▶ **AIM OF THE TASK**
Lines that include the string "turquoise" are the ones to copy from the entries below.

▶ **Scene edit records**

_ _ _ _ _ _ _

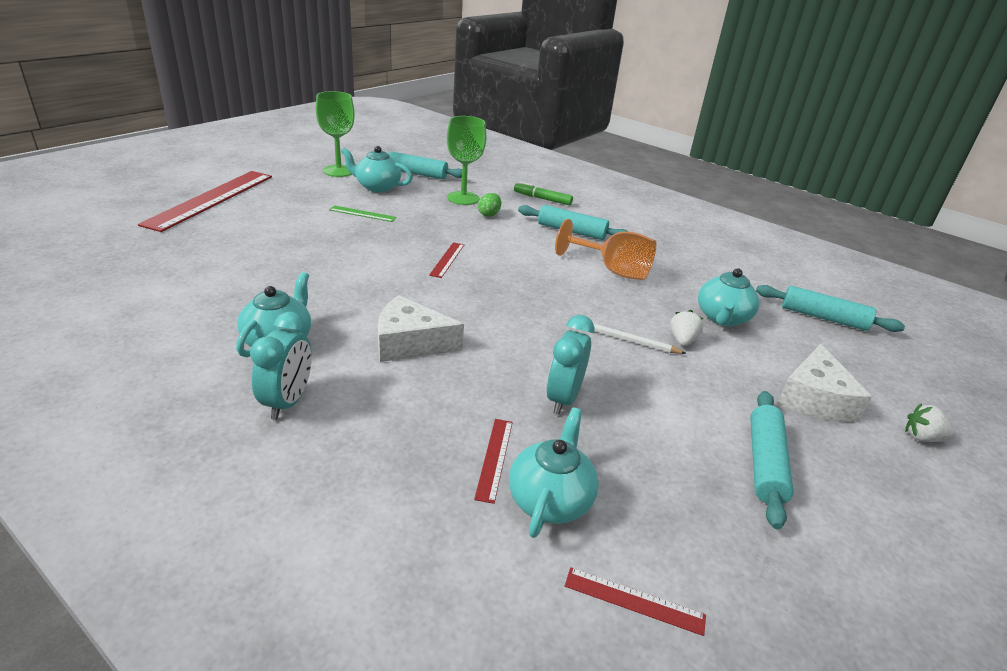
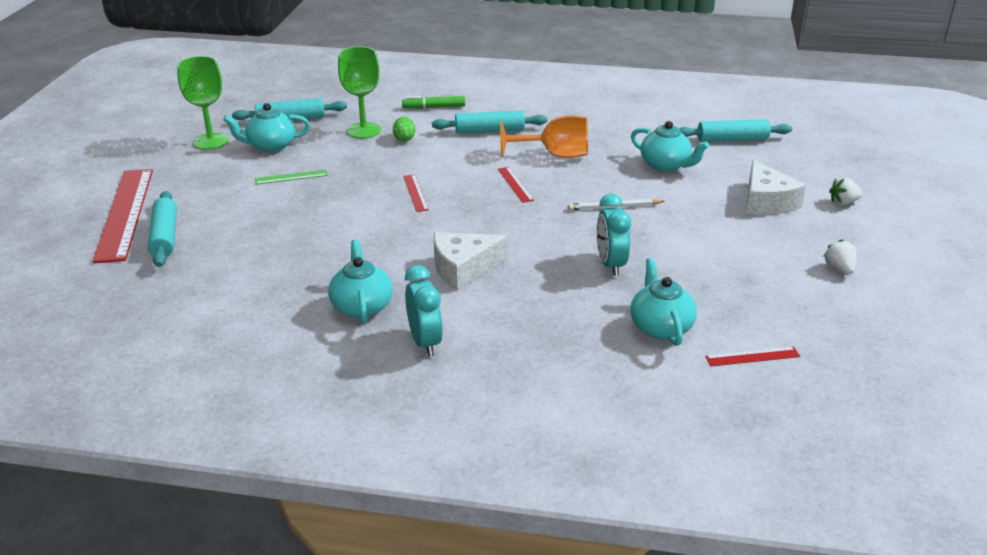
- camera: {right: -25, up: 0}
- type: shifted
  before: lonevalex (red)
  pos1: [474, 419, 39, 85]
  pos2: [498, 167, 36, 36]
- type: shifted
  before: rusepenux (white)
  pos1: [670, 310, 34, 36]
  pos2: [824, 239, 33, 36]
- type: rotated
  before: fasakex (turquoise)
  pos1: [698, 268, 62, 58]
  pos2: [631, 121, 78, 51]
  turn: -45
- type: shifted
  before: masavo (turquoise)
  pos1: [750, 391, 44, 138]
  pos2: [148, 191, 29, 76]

_ _ _ _ _ _ _

▶ **EXERCISE ANSWER**
  before: fasakex (turquoise)
  before: masavo (turquoise)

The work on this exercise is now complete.